- [SOURCE RECORDS]
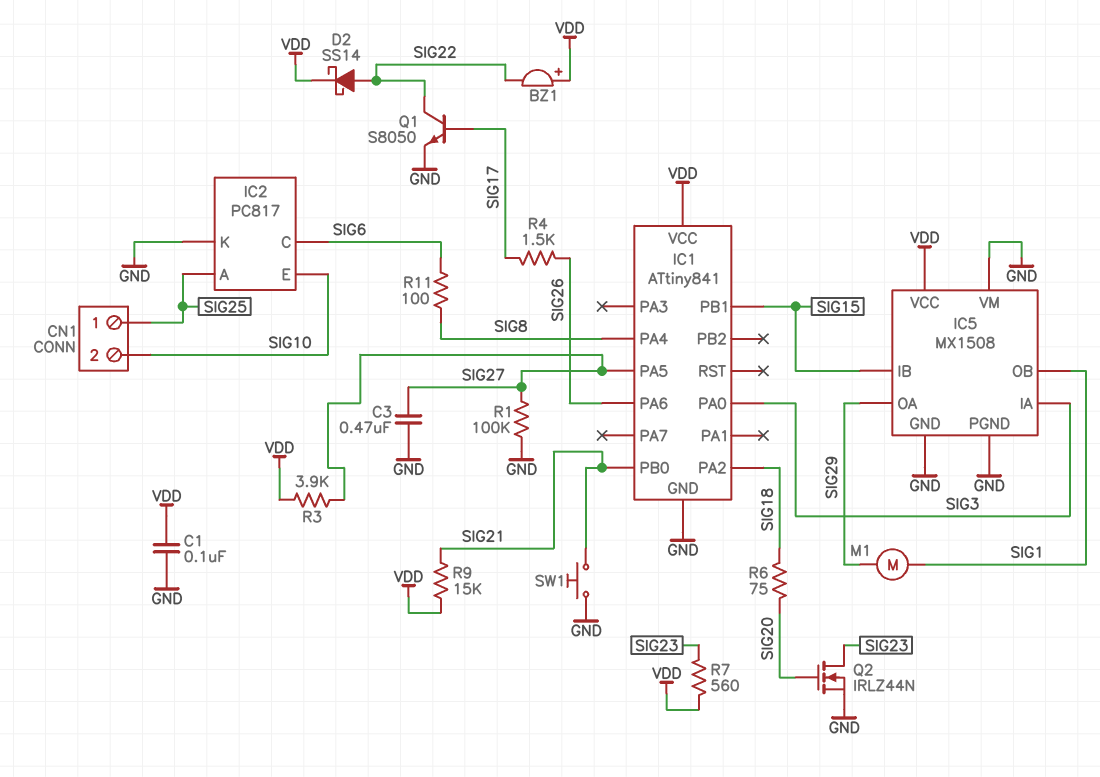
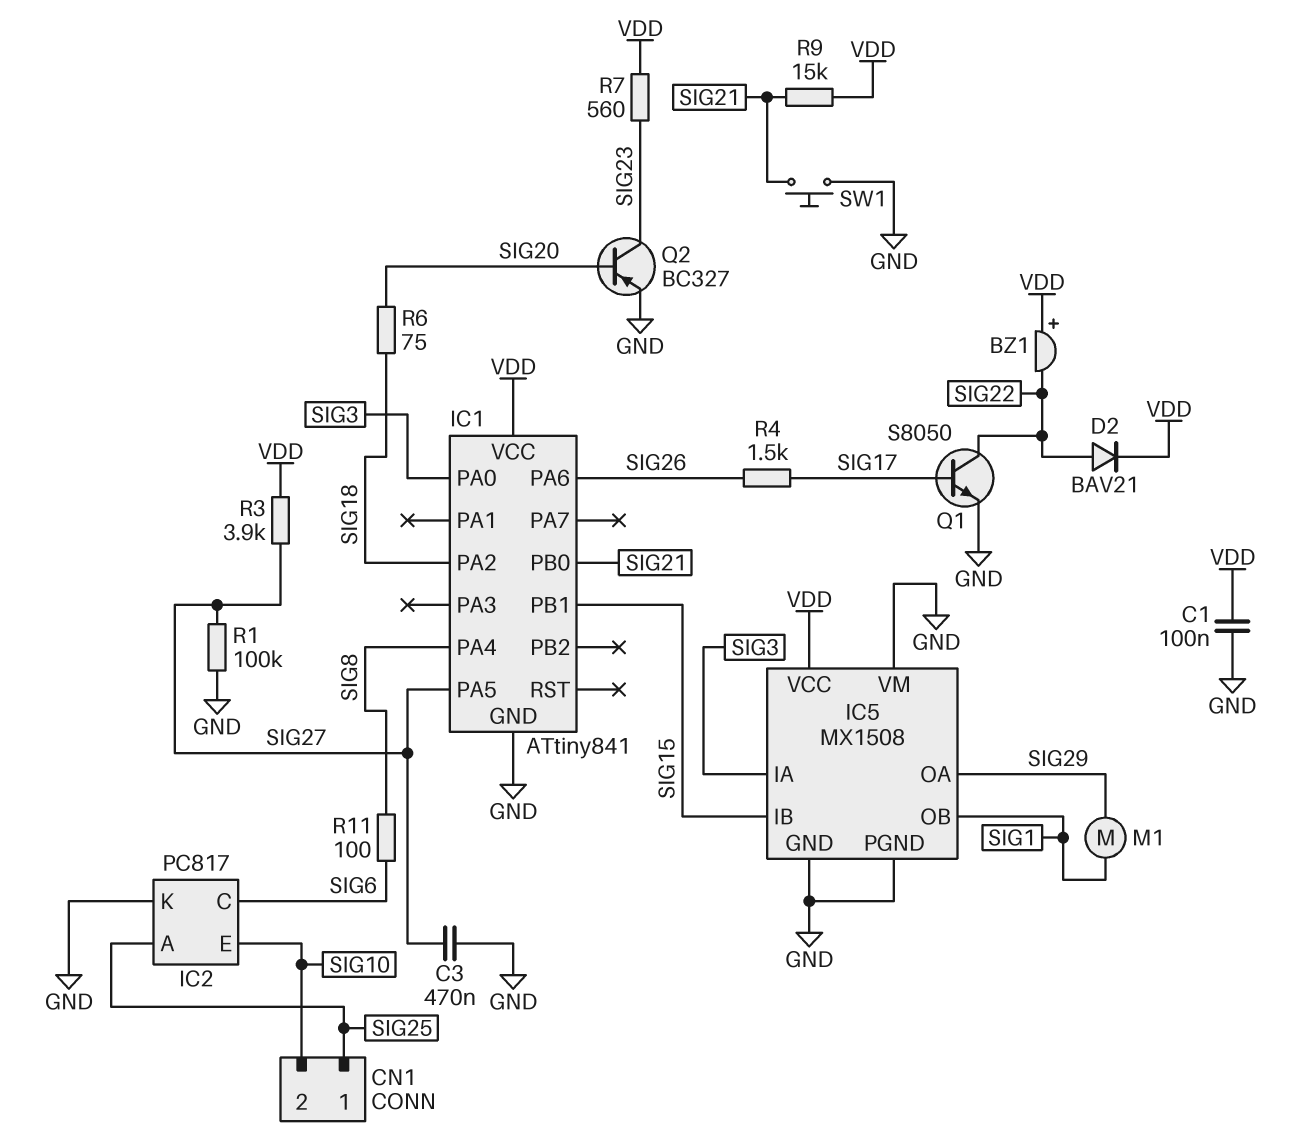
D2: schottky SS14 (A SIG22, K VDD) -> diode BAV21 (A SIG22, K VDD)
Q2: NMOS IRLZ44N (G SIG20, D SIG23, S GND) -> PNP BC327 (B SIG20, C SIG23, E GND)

...

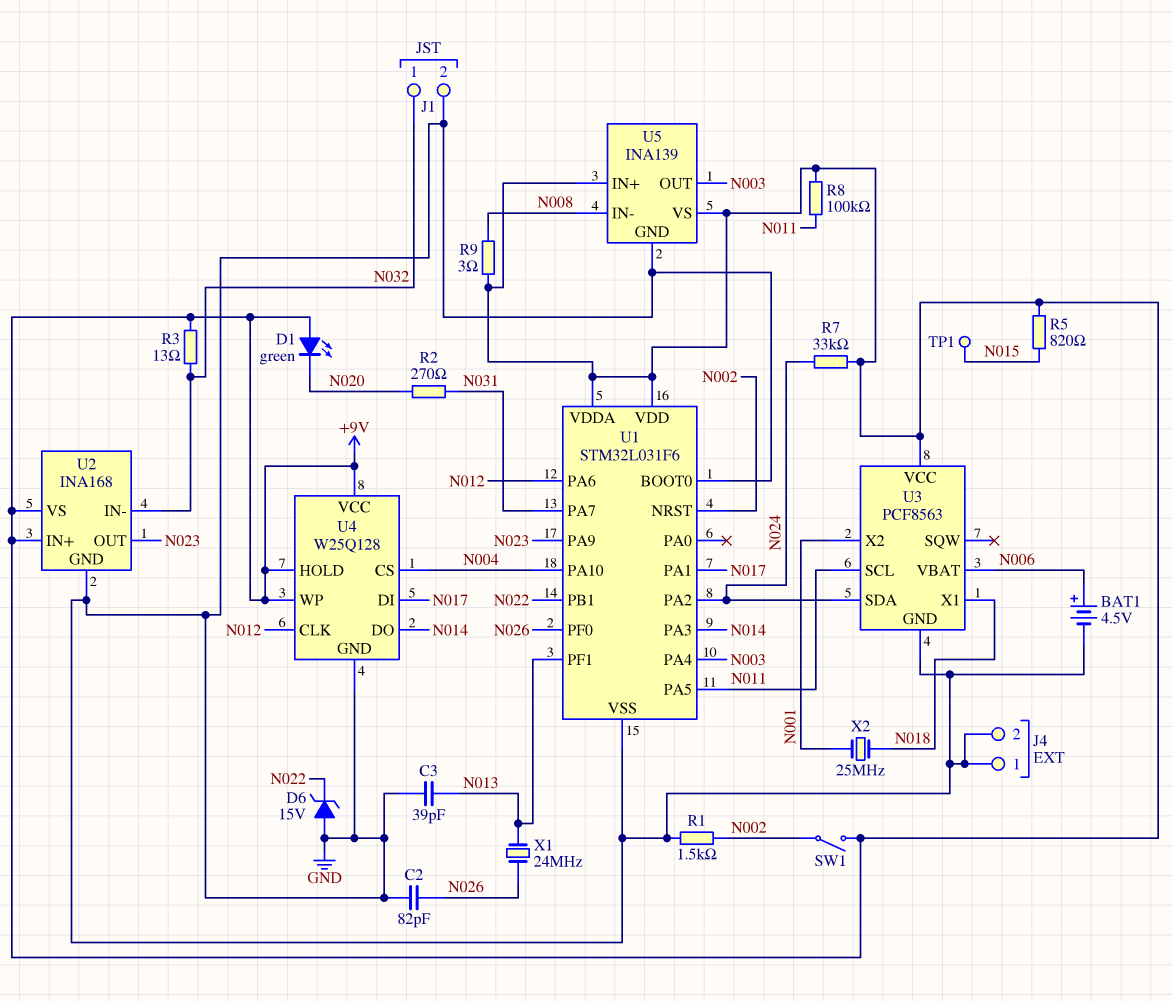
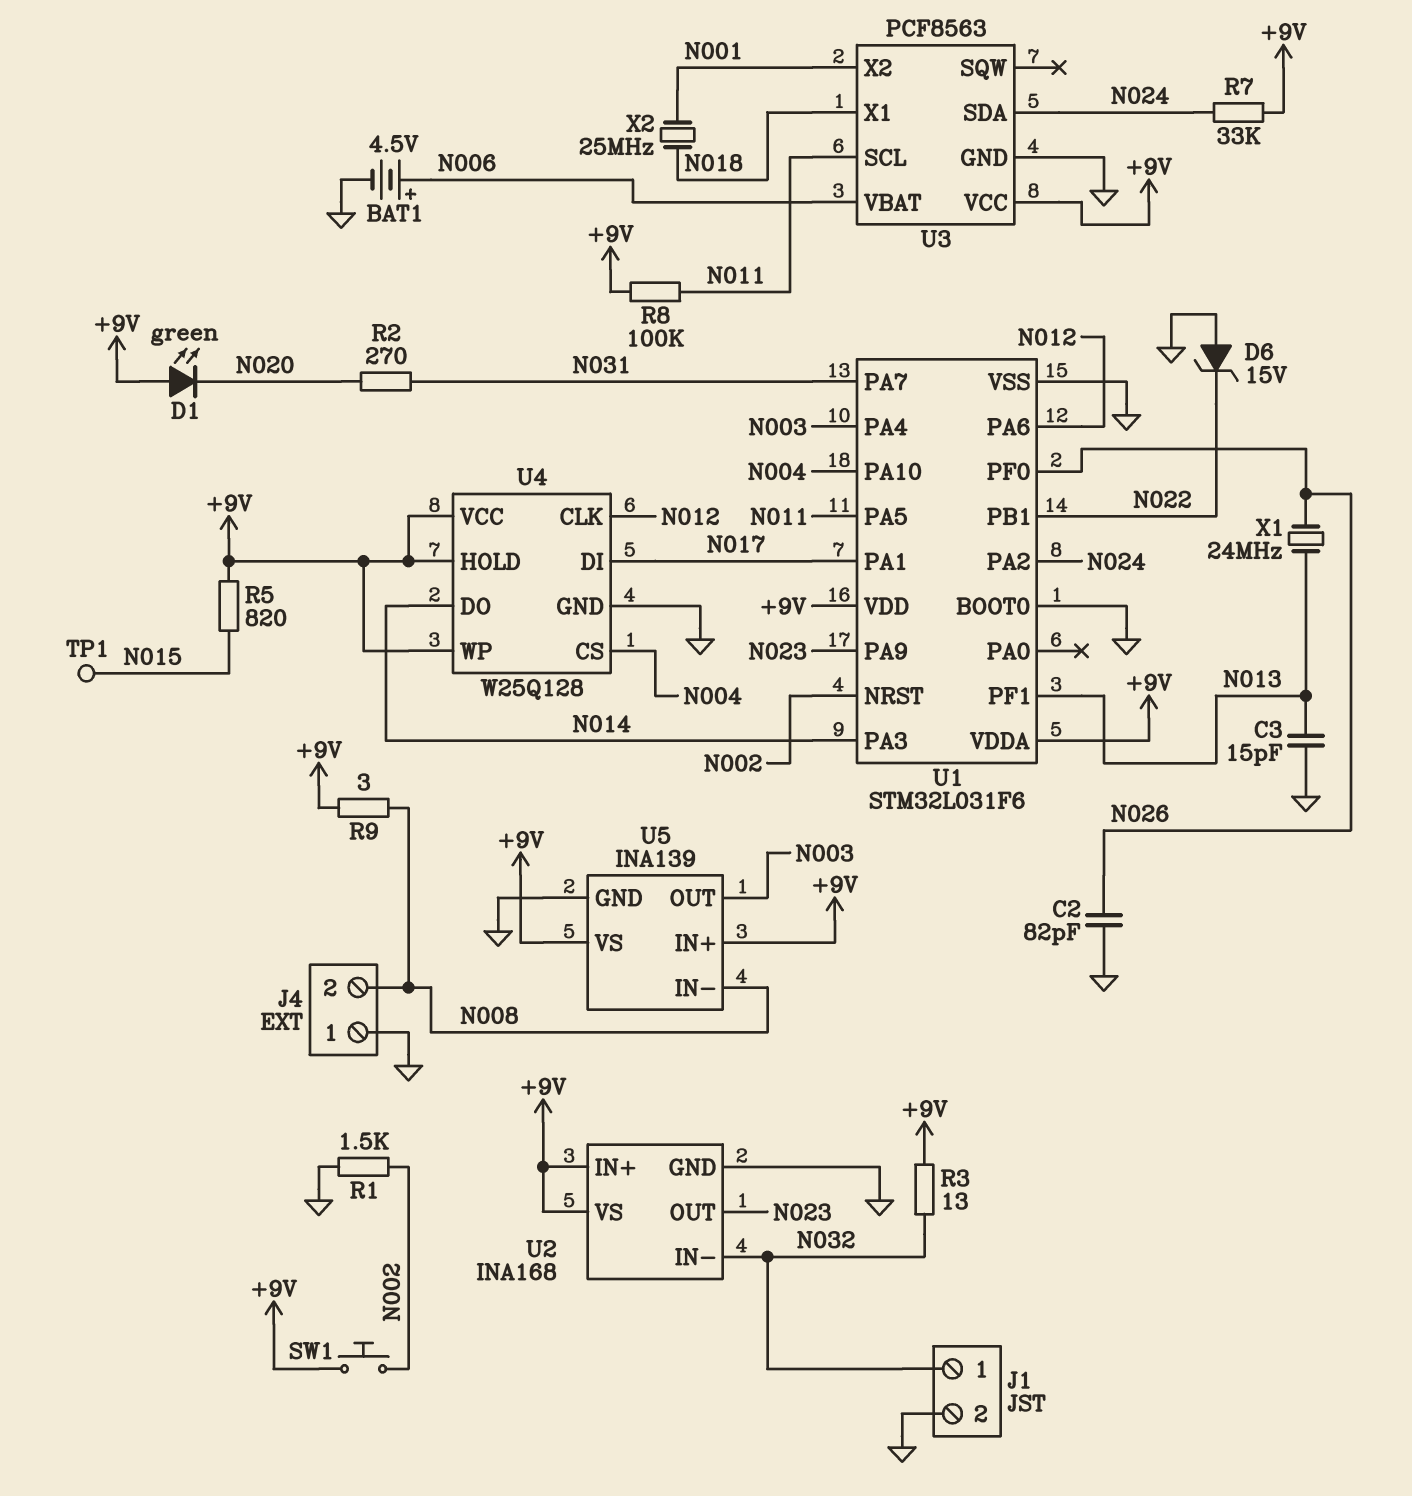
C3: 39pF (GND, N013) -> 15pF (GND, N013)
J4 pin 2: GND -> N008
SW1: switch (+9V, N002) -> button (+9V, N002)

- [TASK REQUIREMENTS]
All that belongs in the answer is the run of lines above from the line containing "D2: schottky SS14" through the line containing "Q2: NMOS IRLZ44N", exactly as written.

- [EXERCISE SOLUTION]
D2: schottky SS14 (A SIG22, K VDD) -> diode BAV21 (A SIG22, K VDD)
Q2: NMOS IRLZ44N (G SIG20, D SIG23, S GND) -> PNP BC327 (B SIG20, C SIG23, E GND)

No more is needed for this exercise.